Exercise:
Transcribe exactly the line containing "C3: 3.3uF (3V3, GND) -> 100nF (3V3, GND)" and every line after it, through the end of the records below.
· · · ·
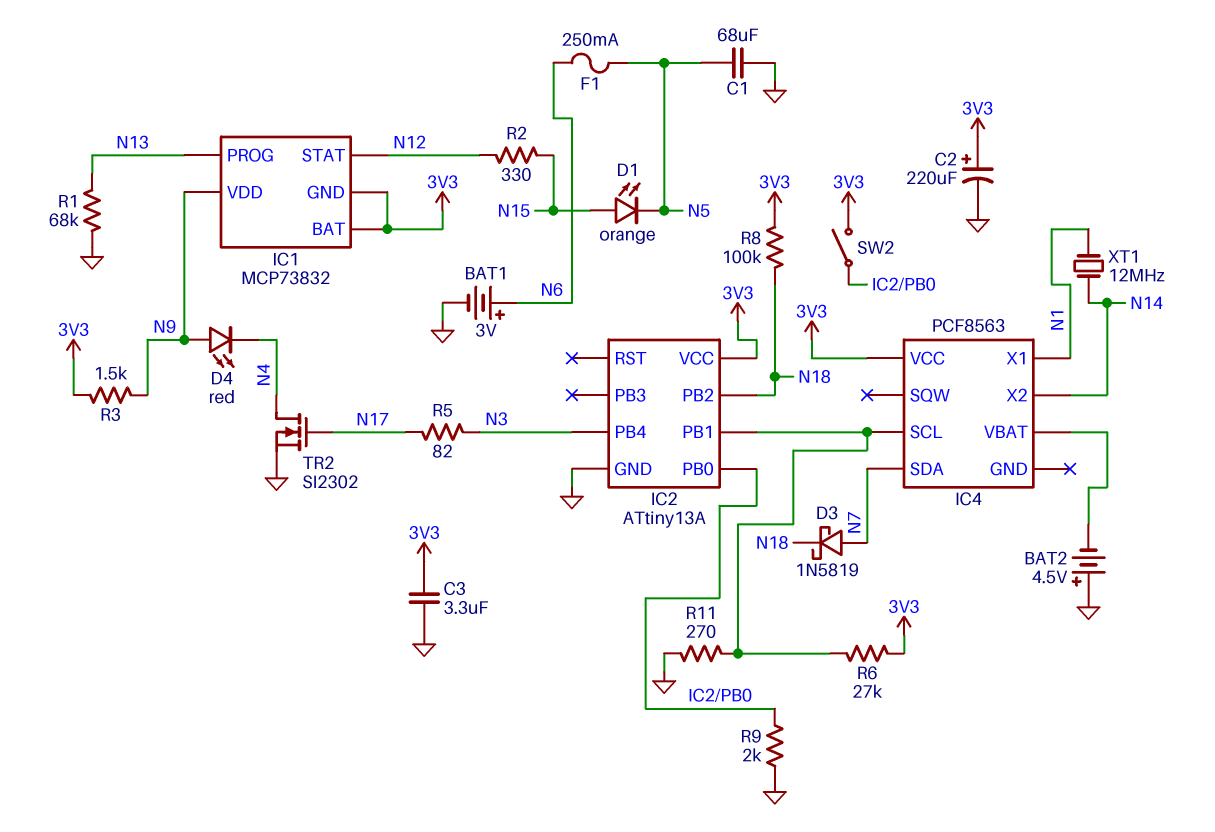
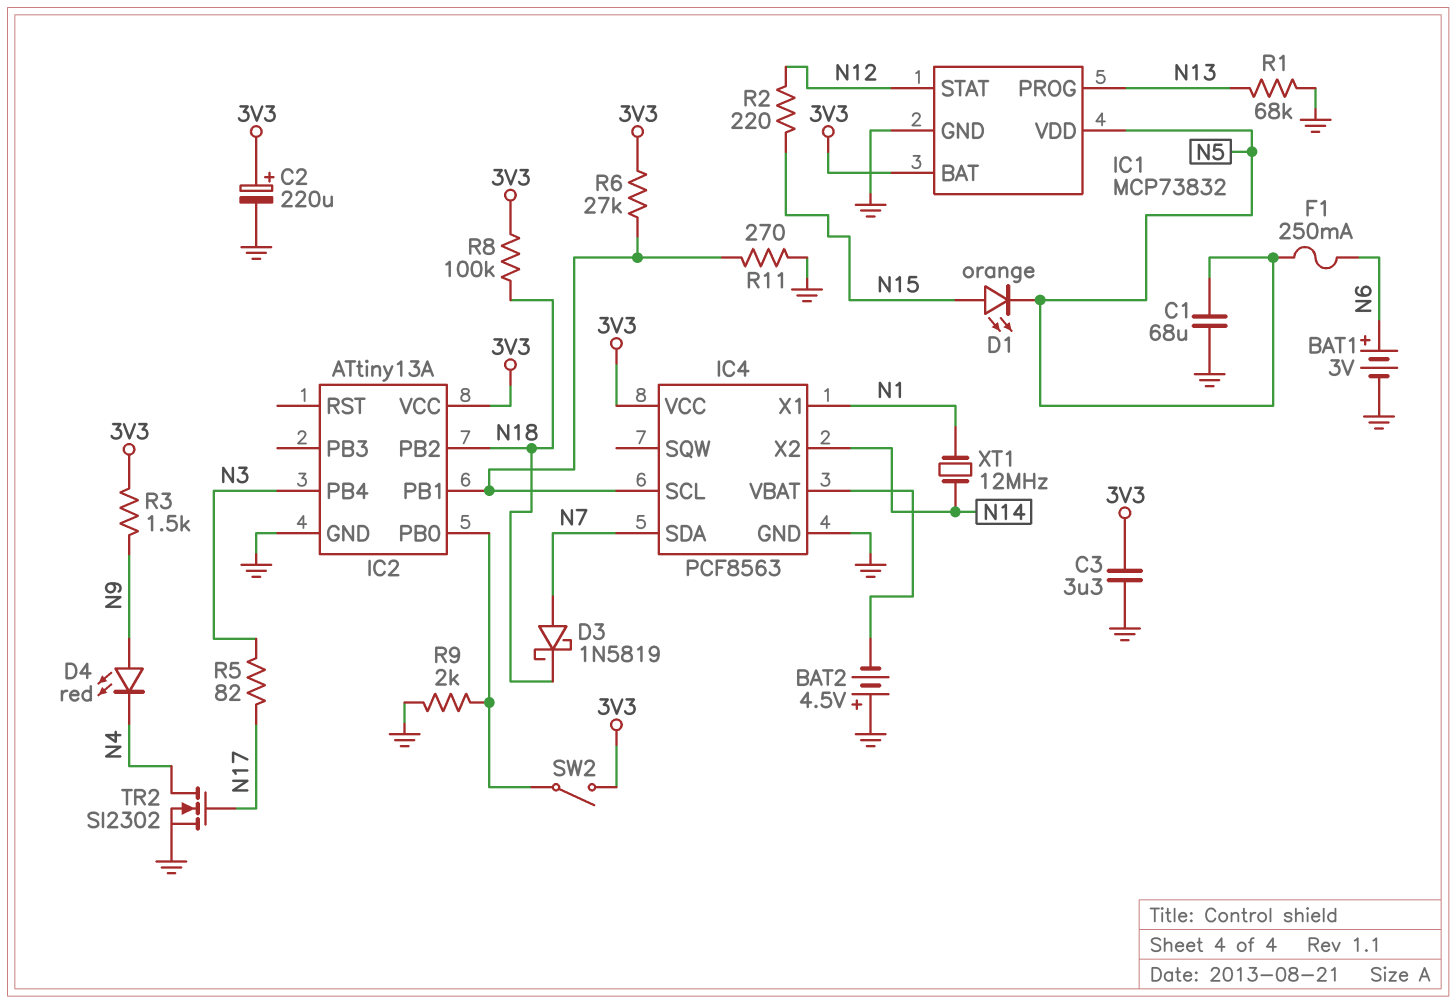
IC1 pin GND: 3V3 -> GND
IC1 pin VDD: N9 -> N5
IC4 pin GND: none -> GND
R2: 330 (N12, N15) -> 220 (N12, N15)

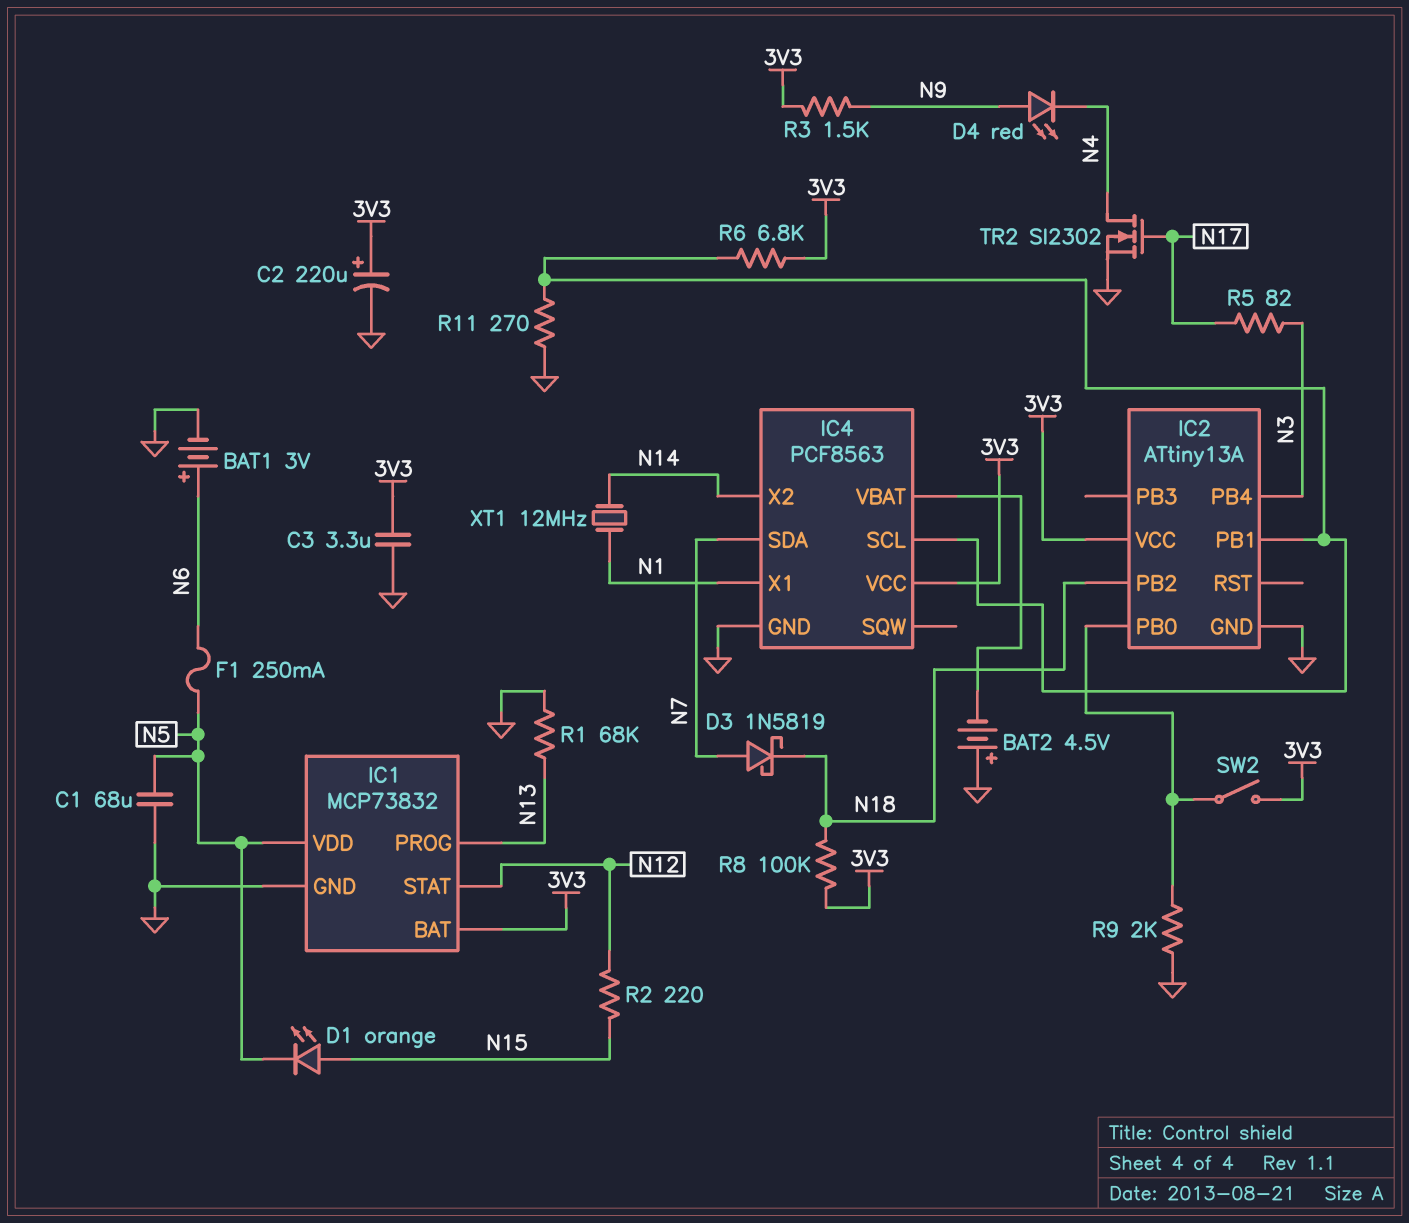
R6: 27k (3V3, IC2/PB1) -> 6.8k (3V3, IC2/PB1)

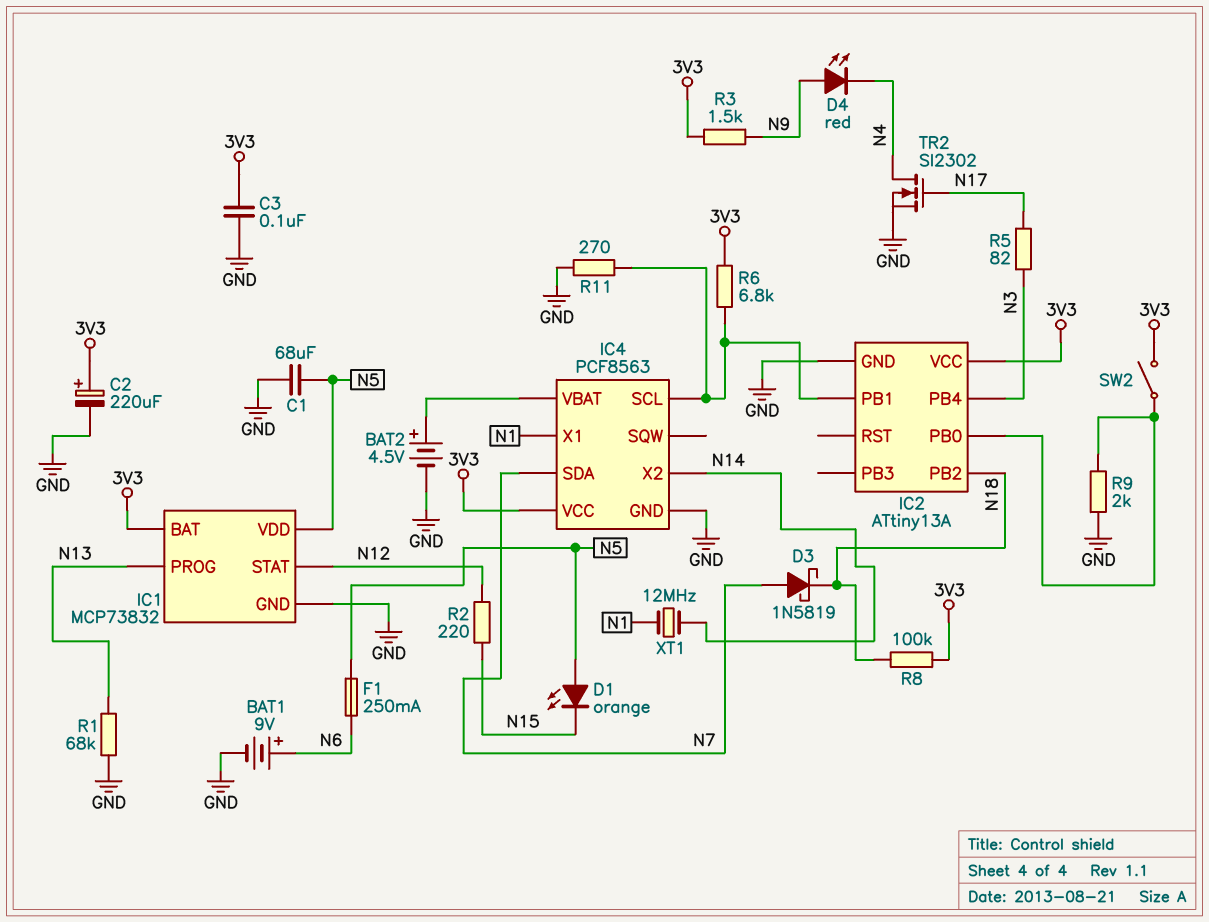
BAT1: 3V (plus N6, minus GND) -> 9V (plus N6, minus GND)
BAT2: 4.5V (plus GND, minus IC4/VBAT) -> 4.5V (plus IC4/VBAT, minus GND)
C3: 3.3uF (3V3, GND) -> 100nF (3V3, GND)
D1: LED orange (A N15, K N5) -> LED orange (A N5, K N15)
· · · ·
Response below:
C3: 3.3uF (3V3, GND) -> 100nF (3V3, GND)
D1: LED orange (A N15, K N5) -> LED orange (A N5, K N15)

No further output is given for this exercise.